* [The data]
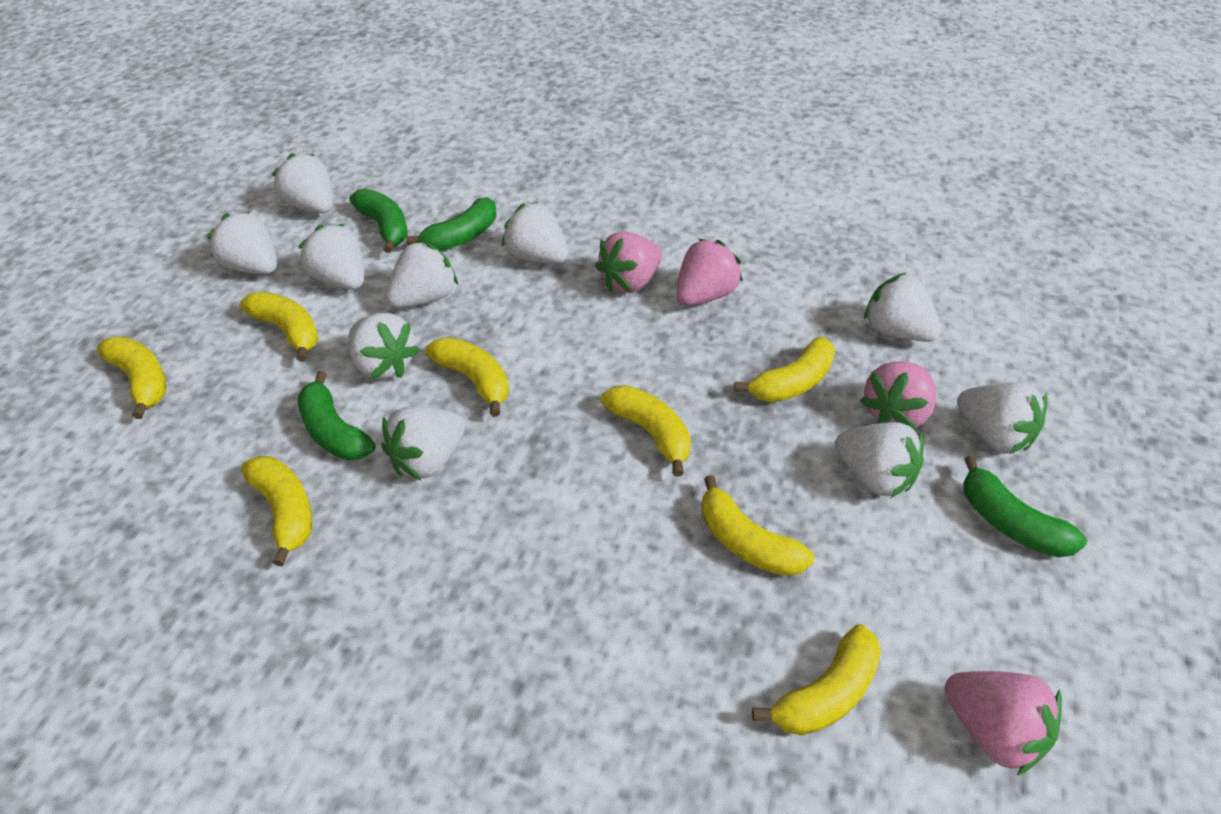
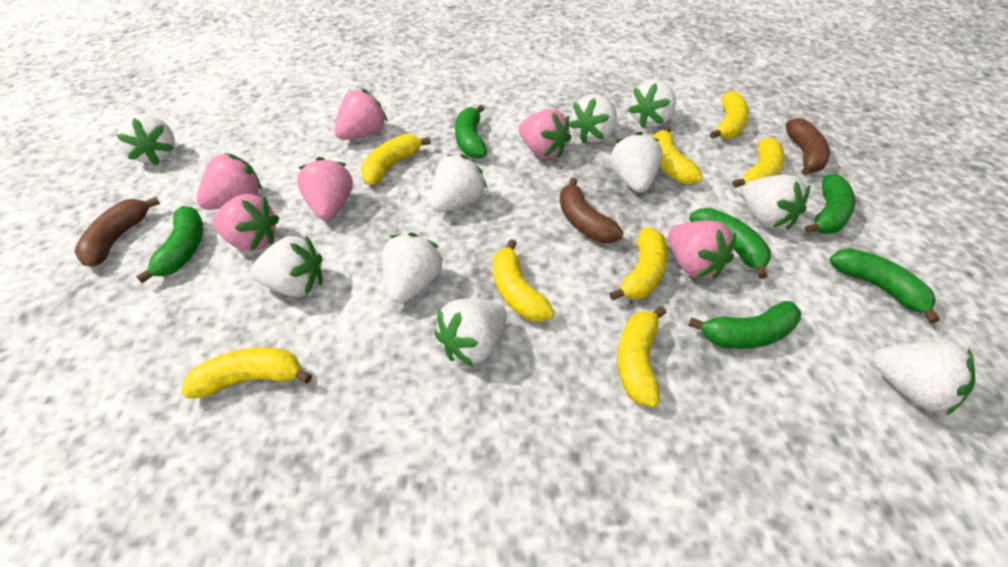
brown banana: 0 -> 3
green banana: 4 -> 6
pink strawberry: 4 -> 6

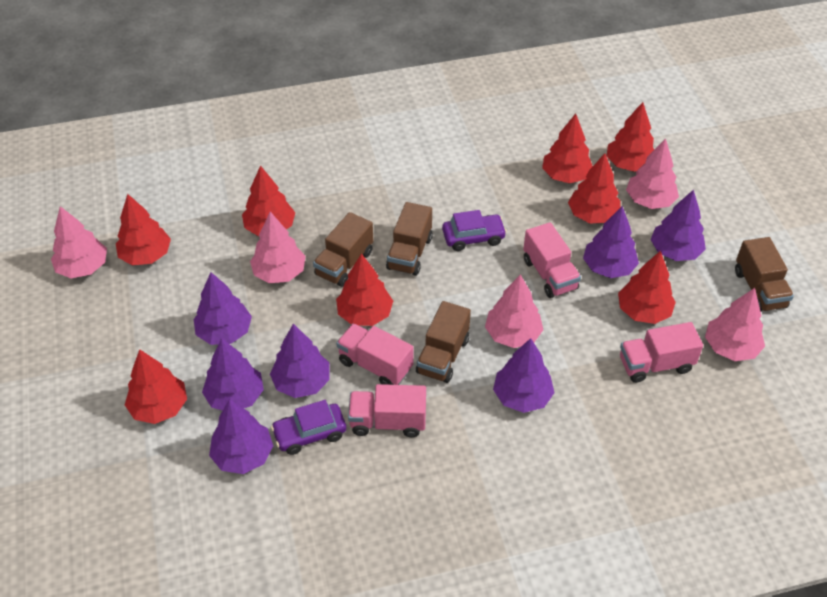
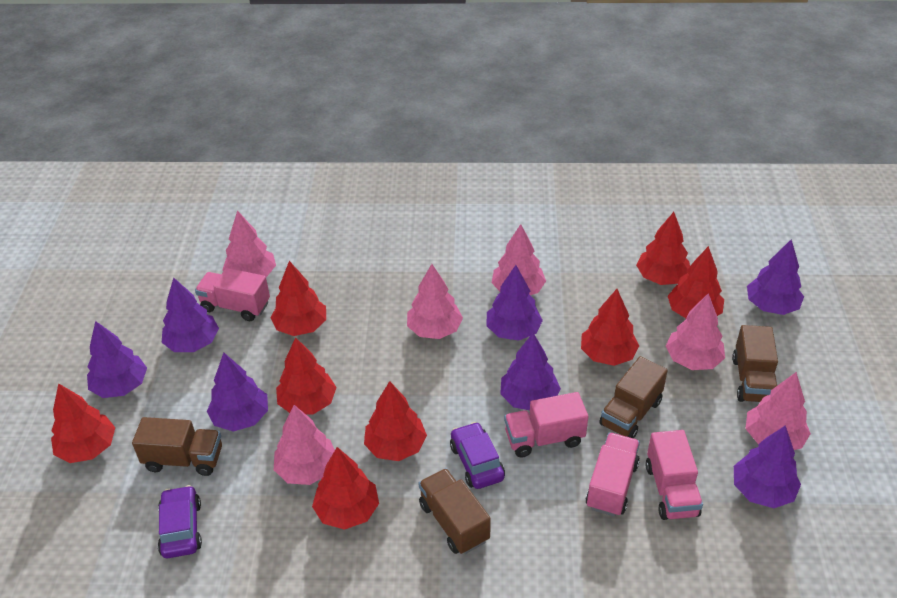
pink tree: 5 -> 6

* [Exercise instructions] Give the data back exactly, omitting all pictures.

* [Exercise response]
brown banana: 0 -> 3
green banana: 4 -> 6
pink strawberry: 4 -> 6

pink tree: 5 -> 6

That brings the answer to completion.